(Instructions for the task): An exact copy of all the data is required, with pictures left out.

===== Given material =====

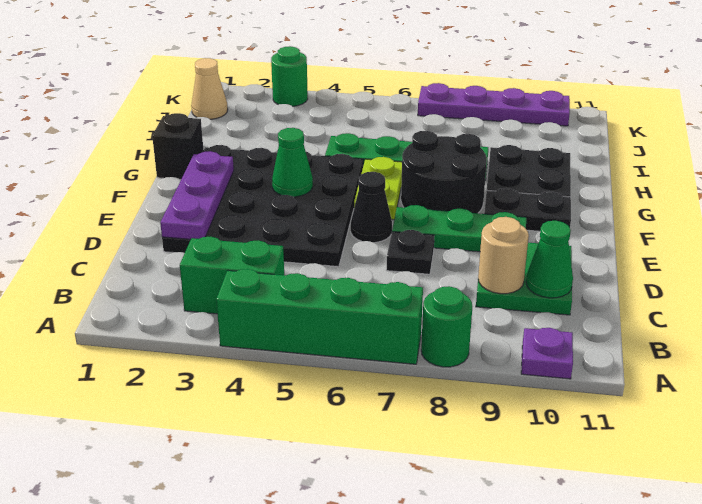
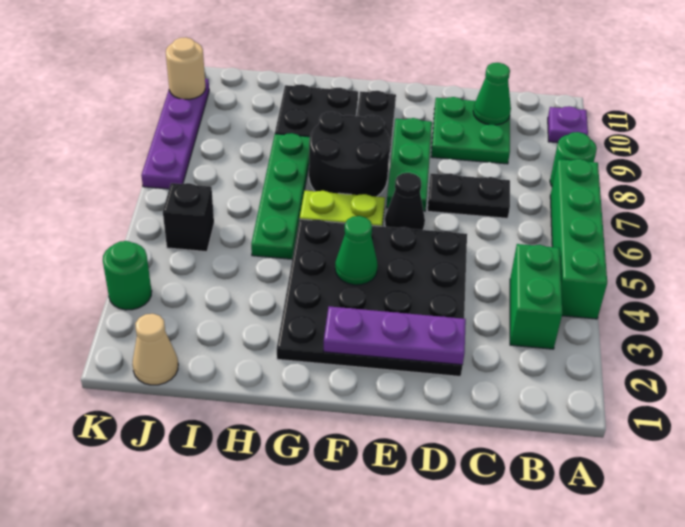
tan round brick C9 level 2 -> tan round brick K10 level 2
black plate D7 level 1 -> black plate C7:D7 level 1
black brick G1 level 1 -> black brick J5 level 1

=====

(Response area):
tan round brick C9 level 2 -> tan round brick K10 level 2
black plate D7 level 1 -> black plate C7:D7 level 1
black brick G1 level 1 -> black brick J5 level 1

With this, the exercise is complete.